■ Exercise
Among the records that follow, find each line holding the word "pink" and copy it.

■ Provided records
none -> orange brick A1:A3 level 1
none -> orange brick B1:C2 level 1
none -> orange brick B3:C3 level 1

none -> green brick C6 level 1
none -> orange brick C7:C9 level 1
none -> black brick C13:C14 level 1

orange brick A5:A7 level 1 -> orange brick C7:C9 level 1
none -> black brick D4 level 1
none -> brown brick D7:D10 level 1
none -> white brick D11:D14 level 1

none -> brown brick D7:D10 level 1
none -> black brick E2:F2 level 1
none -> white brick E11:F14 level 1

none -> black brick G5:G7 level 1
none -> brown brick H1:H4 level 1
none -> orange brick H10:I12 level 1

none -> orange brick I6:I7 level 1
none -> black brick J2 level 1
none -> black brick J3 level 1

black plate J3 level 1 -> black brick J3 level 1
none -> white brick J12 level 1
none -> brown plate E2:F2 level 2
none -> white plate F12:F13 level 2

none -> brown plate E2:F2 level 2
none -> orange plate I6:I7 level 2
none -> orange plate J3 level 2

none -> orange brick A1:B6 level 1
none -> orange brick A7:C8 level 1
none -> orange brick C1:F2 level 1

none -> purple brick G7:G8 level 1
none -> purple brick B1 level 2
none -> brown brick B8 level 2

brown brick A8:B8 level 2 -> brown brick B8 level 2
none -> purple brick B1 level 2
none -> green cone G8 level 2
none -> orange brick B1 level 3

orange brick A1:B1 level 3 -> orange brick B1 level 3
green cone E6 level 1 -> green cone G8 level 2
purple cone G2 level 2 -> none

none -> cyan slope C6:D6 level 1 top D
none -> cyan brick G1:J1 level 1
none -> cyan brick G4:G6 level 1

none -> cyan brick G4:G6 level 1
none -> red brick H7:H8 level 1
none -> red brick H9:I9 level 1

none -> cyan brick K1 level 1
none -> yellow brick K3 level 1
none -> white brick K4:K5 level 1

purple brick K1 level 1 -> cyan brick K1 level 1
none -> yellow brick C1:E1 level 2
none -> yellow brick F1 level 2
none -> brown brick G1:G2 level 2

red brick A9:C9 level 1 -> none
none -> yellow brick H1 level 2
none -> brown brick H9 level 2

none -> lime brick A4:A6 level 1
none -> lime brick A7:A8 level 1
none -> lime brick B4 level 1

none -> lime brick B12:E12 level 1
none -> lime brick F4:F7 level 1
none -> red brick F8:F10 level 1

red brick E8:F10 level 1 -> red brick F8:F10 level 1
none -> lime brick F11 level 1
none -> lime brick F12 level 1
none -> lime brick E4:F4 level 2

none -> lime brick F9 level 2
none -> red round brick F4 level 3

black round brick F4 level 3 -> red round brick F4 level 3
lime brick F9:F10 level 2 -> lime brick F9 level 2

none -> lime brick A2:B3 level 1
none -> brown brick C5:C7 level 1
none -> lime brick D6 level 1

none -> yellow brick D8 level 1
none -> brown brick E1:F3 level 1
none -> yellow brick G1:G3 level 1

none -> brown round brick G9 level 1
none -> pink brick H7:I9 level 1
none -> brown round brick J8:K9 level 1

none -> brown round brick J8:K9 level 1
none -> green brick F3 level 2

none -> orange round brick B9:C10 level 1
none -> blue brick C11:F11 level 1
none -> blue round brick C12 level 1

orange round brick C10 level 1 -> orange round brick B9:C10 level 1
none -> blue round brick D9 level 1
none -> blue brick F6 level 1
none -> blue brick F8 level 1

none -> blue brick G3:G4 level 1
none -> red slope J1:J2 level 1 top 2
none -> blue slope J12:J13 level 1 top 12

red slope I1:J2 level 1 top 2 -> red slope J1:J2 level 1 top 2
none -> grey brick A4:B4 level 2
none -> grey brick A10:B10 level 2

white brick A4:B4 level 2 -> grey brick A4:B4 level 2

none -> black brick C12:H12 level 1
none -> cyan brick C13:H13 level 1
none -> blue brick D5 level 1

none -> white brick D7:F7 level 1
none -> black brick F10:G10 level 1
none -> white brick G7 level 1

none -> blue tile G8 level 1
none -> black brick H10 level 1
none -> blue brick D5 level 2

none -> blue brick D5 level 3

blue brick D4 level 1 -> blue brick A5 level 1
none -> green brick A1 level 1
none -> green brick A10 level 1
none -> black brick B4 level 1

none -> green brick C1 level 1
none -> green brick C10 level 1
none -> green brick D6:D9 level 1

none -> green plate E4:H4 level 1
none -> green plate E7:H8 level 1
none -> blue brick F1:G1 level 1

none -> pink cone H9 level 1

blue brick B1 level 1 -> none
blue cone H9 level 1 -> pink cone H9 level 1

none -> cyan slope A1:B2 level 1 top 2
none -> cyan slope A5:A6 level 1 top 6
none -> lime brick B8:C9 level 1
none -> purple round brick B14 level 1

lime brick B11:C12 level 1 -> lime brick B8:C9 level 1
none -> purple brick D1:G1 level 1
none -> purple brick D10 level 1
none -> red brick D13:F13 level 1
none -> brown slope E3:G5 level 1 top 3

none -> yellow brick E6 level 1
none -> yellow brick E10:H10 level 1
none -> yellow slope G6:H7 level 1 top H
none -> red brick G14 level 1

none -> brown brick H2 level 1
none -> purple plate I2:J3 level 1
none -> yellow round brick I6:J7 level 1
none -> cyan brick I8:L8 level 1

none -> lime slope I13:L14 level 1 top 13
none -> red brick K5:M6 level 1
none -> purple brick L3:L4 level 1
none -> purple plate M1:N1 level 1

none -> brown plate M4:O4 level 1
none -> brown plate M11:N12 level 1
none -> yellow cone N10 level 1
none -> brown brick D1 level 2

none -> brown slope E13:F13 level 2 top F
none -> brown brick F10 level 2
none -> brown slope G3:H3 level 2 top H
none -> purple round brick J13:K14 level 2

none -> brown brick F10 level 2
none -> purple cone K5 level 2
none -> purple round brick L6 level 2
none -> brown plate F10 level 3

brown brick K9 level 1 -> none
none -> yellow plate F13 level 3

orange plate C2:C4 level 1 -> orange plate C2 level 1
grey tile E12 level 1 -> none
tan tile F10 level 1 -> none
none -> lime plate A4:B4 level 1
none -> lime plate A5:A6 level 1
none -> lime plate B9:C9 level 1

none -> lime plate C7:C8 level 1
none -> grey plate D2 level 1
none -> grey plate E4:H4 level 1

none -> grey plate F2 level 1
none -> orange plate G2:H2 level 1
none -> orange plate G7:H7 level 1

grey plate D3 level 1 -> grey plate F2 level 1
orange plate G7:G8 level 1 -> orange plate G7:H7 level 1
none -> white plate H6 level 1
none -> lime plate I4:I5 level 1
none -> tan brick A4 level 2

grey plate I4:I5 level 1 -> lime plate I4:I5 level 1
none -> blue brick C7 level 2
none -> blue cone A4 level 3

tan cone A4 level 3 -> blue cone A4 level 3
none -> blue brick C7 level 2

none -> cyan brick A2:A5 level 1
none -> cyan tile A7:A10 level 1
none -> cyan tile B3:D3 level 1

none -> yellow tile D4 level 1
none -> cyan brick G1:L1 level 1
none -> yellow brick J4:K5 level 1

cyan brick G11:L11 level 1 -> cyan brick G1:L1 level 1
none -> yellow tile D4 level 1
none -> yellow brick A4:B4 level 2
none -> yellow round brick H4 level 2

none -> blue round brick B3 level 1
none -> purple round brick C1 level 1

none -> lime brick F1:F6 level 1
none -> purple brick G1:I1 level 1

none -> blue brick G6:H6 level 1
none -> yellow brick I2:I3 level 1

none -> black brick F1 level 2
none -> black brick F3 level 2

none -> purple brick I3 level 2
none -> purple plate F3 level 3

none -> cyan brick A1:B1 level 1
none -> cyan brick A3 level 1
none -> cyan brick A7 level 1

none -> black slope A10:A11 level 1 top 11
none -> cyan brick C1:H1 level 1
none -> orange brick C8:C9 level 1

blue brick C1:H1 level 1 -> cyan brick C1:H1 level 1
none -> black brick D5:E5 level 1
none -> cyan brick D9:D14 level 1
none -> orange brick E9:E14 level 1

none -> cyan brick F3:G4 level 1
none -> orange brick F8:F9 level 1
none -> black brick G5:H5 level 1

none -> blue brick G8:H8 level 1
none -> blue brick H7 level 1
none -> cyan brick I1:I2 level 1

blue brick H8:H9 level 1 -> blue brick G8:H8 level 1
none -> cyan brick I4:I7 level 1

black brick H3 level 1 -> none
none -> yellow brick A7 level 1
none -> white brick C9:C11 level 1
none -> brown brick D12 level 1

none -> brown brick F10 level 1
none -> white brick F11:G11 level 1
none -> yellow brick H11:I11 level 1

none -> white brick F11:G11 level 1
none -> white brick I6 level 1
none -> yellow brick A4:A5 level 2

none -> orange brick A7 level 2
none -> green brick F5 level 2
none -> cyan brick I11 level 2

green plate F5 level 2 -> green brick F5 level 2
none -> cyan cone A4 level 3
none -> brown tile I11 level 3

■ Answer to the problem
none -> pink brick H7:I9 level 1
none -> pink cone H9 level 1
blue cone H9 level 1 -> pink cone H9 level 1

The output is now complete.